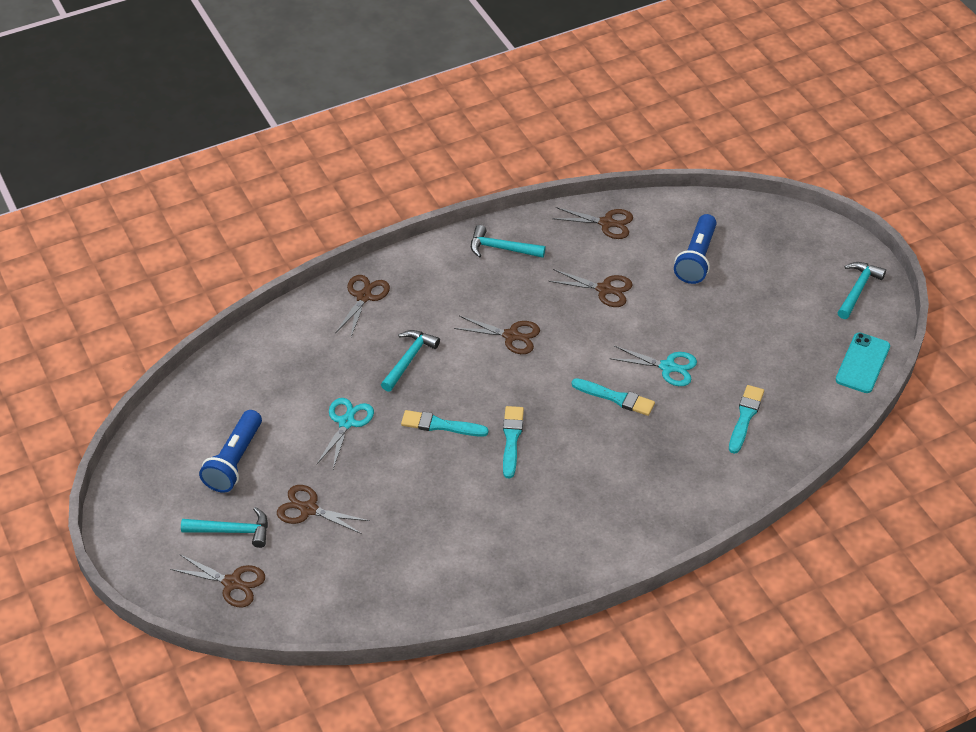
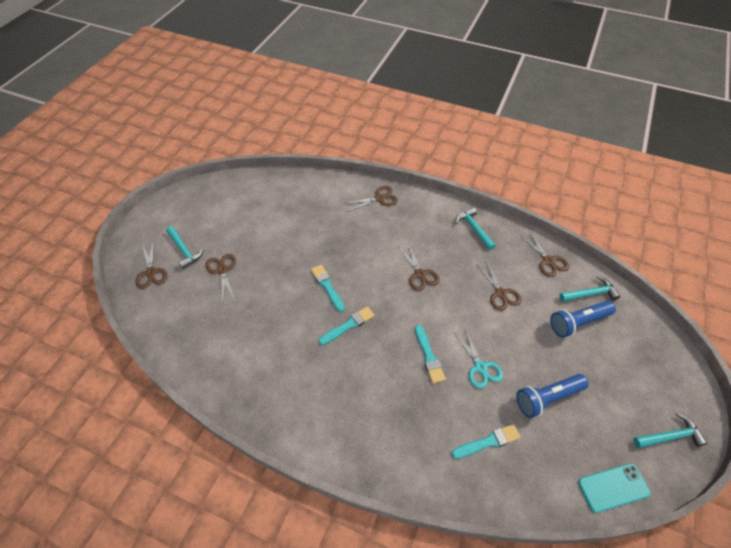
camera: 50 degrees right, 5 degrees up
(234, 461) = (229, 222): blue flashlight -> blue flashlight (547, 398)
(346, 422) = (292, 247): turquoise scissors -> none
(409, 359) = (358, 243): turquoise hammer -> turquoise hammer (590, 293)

- Exercise
Would you set down each line of the listing above exactly, apart from the pictures?

- The answer
camera: 50 degrees right, 5 degrees up
(234, 461) = (229, 222): blue flashlight -> blue flashlight (547, 398)
(346, 422) = (292, 247): turquoise scissors -> none
(409, 359) = (358, 243): turquoise hammer -> turquoise hammer (590, 293)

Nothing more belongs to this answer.